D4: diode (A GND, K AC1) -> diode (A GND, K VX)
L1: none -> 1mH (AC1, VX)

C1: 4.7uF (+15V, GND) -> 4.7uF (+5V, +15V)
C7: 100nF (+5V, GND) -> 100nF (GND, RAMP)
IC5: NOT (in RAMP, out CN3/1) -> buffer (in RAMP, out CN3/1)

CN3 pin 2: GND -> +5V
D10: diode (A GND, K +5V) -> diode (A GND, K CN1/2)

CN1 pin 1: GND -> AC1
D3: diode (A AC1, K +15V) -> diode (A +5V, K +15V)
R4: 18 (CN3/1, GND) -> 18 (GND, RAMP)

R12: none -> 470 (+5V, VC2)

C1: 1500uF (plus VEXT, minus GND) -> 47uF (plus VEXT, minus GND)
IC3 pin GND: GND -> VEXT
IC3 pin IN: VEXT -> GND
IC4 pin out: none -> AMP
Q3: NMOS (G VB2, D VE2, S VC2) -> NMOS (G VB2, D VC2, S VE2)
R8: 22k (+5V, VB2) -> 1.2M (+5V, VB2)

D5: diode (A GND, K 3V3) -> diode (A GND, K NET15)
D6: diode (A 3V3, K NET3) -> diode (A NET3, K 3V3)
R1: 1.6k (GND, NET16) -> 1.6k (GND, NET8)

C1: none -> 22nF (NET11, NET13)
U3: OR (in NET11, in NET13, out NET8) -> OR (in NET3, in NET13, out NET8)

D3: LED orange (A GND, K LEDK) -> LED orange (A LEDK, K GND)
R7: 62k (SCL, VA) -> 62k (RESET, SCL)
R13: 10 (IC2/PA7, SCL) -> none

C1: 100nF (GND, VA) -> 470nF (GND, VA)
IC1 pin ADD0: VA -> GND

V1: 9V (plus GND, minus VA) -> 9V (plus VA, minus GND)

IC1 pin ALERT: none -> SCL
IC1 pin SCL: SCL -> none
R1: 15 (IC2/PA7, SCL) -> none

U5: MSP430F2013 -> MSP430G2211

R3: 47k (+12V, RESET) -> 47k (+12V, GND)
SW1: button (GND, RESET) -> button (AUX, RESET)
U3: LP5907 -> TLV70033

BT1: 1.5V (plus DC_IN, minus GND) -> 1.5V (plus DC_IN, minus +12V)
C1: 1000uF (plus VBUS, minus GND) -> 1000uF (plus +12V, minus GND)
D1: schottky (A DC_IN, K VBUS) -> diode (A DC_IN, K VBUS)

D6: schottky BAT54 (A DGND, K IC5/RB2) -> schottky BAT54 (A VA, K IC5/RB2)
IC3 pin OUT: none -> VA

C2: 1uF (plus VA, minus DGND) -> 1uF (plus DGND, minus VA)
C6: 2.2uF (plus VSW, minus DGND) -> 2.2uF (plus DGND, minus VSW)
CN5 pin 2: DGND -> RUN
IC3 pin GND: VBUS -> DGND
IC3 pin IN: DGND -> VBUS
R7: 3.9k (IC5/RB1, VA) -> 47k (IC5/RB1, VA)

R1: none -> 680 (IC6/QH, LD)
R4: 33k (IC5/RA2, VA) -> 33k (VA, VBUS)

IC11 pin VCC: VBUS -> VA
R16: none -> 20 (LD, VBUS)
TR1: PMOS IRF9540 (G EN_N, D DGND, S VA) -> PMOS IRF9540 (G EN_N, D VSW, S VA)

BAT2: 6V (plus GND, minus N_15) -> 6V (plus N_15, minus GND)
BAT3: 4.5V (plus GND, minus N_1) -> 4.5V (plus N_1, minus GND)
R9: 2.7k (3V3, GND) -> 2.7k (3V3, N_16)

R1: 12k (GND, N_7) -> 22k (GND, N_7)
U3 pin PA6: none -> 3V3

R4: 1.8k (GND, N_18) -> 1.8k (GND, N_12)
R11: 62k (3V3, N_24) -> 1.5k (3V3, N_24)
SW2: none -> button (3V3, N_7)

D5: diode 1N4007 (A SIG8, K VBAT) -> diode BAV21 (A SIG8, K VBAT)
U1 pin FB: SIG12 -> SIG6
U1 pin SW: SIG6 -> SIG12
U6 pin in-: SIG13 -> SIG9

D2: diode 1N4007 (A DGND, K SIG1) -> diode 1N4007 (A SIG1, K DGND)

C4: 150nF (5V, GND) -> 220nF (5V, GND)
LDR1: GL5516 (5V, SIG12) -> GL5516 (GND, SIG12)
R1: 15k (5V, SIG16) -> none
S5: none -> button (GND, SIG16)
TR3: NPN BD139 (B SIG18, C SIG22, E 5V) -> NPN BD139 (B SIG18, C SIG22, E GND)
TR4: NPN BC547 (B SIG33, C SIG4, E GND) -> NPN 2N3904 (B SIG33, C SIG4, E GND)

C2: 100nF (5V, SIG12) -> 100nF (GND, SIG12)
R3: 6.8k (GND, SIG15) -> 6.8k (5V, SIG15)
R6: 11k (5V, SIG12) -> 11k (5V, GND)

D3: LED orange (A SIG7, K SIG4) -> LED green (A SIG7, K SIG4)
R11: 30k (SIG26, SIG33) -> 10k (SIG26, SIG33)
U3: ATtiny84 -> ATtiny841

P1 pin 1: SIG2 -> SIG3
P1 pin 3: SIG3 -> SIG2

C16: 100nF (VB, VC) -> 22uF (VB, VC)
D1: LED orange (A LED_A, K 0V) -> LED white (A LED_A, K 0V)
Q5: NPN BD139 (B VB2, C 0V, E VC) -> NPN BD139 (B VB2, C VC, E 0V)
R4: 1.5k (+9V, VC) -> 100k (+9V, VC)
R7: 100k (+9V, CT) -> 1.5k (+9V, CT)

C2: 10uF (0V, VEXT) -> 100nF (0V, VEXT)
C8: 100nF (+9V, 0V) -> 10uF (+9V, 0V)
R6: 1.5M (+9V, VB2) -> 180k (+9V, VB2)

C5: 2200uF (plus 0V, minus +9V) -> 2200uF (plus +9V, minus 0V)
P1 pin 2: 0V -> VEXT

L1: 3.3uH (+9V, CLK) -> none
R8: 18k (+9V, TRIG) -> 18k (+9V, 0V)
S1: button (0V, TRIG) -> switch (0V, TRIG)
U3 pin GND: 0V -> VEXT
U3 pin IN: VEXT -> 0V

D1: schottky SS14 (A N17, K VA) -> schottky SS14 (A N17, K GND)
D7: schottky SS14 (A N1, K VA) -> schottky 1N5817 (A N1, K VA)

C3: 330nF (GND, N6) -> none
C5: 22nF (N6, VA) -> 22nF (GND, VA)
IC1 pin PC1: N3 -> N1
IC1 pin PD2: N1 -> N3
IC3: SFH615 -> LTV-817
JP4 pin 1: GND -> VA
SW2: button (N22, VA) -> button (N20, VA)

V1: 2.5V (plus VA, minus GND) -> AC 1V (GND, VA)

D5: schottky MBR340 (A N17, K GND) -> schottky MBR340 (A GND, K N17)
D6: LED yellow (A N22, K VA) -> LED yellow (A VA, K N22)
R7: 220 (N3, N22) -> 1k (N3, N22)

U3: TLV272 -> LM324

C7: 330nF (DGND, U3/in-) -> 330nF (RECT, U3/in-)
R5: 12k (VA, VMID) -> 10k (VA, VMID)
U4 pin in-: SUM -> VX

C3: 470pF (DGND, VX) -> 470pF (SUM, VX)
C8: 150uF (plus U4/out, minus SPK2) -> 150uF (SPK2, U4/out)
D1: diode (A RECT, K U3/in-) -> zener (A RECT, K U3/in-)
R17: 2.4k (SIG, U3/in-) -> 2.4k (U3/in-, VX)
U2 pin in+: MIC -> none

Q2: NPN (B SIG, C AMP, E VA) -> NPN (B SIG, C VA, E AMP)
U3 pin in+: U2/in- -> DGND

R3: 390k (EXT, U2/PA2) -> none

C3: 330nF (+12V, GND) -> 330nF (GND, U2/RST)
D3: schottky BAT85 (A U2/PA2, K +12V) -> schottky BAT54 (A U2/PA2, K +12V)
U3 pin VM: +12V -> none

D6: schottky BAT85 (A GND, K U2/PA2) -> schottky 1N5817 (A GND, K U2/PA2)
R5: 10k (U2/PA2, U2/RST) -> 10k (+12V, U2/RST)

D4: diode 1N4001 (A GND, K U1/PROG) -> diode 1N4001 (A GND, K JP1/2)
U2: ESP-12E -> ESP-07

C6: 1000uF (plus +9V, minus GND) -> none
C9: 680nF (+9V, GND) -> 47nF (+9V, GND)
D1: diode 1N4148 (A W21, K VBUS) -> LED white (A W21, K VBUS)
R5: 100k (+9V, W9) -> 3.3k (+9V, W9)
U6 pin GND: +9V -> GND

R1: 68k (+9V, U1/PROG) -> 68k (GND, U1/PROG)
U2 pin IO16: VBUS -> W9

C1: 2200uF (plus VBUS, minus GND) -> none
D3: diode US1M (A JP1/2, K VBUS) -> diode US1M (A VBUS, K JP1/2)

__________________________________________________

Goal of the exercise:
Write the lines out verbatim, from the one with "C8: 150uF (plus" through the last line of the entries, and stop there.

Answer to the exercise:
C8: 150uF (plus U4/out, minus SPK2) -> 150uF (SPK2, U4/out)
D1: diode (A RECT, K U3/in-) -> zener (A RECT, K U3/in-)
R17: 2.4k (SIG, U3/in-) -> 2.4k (U3/in-, VX)
U2 pin in+: MIC -> none

Q2: NPN (B SIG, C AMP, E VA) -> NPN (B SIG, C VA, E AMP)
U3 pin in+: U2/in- -> DGND

R3: 390k (EXT, U2/PA2) -> none

C3: 330nF (+12V, GND) -> 330nF (GND, U2/RST)
D3: schottky BAT85 (A U2/PA2, K +12V) -> schottky BAT54 (A U2/PA2, K +12V)
U3 pin VM: +12V -> none

D6: schottky BAT85 (A GND, K U2/PA2) -> schottky 1N5817 (A GND, K U2/PA2)
R5: 10k (U2/PA2, U2/RST) -> 10k (+12V, U2/RST)

D4: diode 1N4001 (A GND, K U1/PROG) -> diode 1N4001 (A GND, K JP1/2)
U2: ESP-12E -> ESP-07

C6: 1000uF (plus +9V, minus GND) -> none
C9: 680nF (+9V, GND) -> 47nF (+9V, GND)
D1: diode 1N4148 (A W21, K VBUS) -> LED white (A W21, K VBUS)
R5: 100k (+9V, W9) -> 3.3k (+9V, W9)
U6 pin GND: +9V -> GND

R1: 68k (+9V, U1/PROG) -> 68k (GND, U1/PROG)
U2 pin IO16: VBUS -> W9

C1: 2200uF (plus VBUS, minus GND) -> none
D3: diode US1M (A JP1/2, K VBUS) -> diode US1M (A VBUS, K JP1/2)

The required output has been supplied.